## WORK ITEM
Each of the entries should be output exactly, with nothing left out.

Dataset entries
--

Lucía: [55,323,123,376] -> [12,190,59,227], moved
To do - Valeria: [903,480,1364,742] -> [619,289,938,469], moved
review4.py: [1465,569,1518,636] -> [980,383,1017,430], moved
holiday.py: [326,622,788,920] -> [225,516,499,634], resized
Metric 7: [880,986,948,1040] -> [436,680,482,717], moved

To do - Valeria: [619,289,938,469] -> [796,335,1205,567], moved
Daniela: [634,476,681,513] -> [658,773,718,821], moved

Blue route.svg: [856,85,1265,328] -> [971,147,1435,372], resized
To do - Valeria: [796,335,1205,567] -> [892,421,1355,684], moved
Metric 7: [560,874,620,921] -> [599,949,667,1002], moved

--

## RESPONSE FOR THIS EXERCISE
Lucía: [55,323,123,376] -> [12,190,59,227], moved
To do - Valeria: [903,480,1364,742] -> [619,289,938,469], moved
review4.py: [1465,569,1518,636] -> [980,383,1017,430], moved
holiday.py: [326,622,788,920] -> [225,516,499,634], resized
Metric 7: [880,986,948,1040] -> [436,680,482,717], moved

To do - Valeria: [619,289,938,469] -> [796,335,1205,567], moved
Daniela: [634,476,681,513] -> [658,773,718,821], moved

Blue route.svg: [856,85,1265,328] -> [971,147,1435,372], resized
To do - Valeria: [796,335,1205,567] -> [892,421,1355,684], moved
Metric 7: [560,874,620,921] -> [599,949,667,1002], moved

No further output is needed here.